__WRITTEN TASK__. Every line with the word "white" in it should be extracted from the data that follows.

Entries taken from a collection
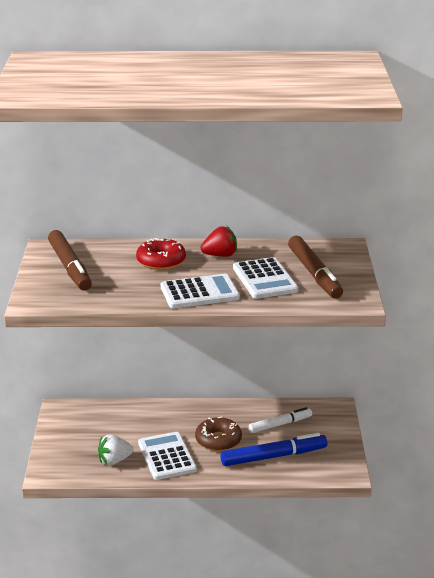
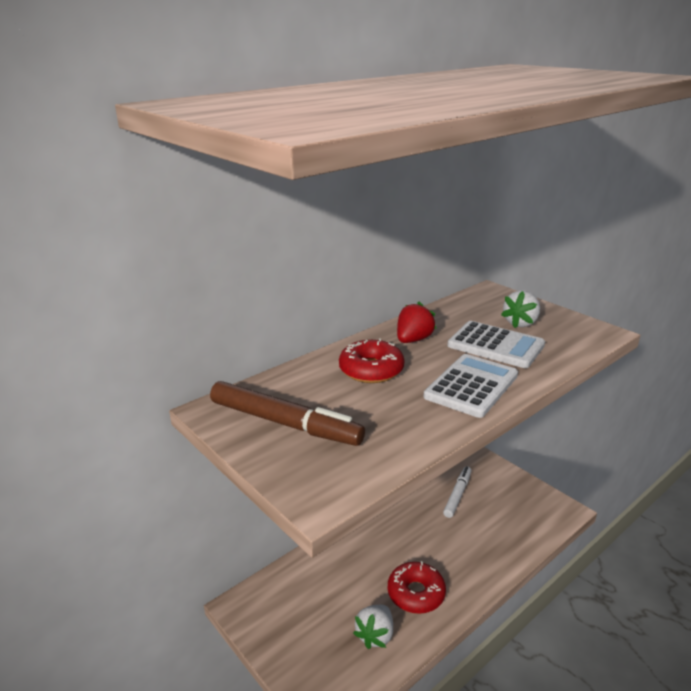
camera: 40 degrees left, 0 degrees up
white calculator [138,432,197,480] -> red donut [388,561,446,614]
brown donut [195,416,242,451] -> none
blue marker [220,433,327,466] -> none
brown marker [288,236,343,299] -> white strawberry [501,291,540,328]

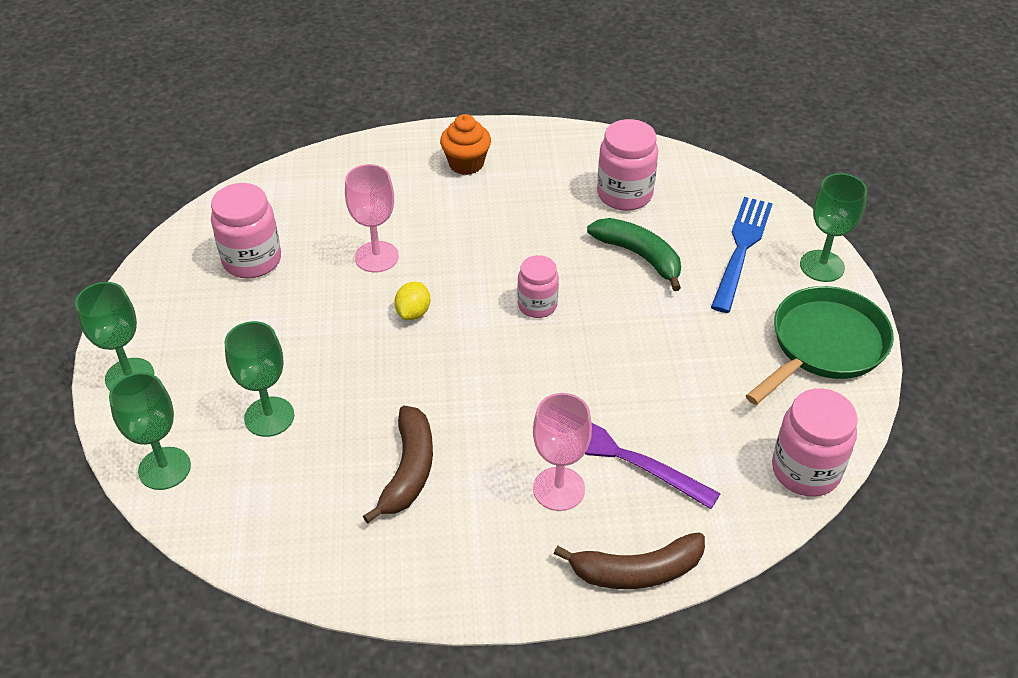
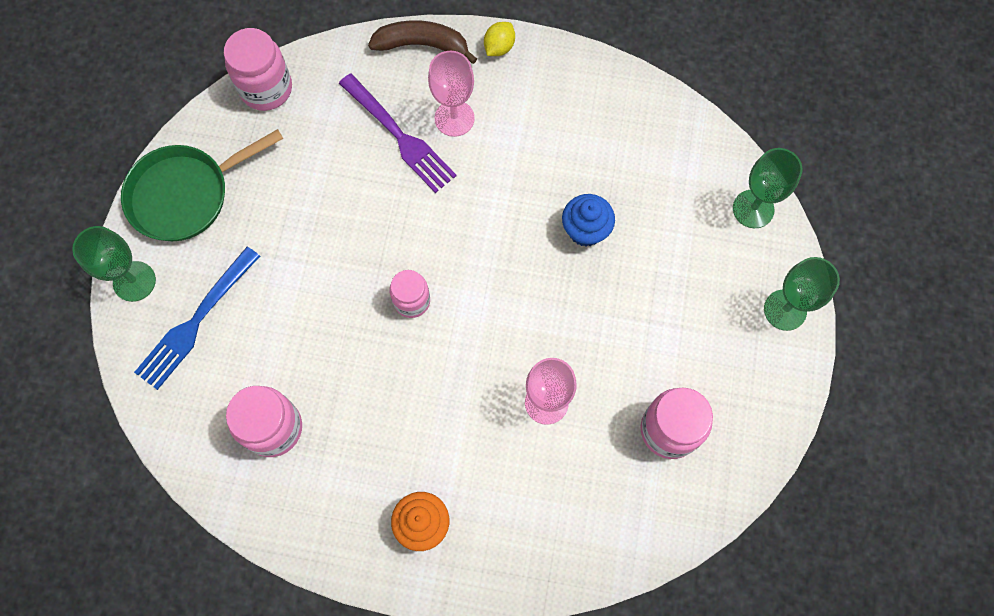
camera: 165 degrees left, 25 degrees up
green goblet [224,321,294,437] -> none
brown banana [363,406,433,523] -> none
yellow lemon [395,282,430,320] -> yellow lemon moved to [484,22,515,56]
green banana [587,218,681,291] -> none
none -> blue cupcake [562,194,615,247]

__TASK RESULT__.
white calculator [138,432,197,480] -> red donut [388,561,446,614]
brown marker [288,236,343,299] -> white strawberry [501,291,540,328]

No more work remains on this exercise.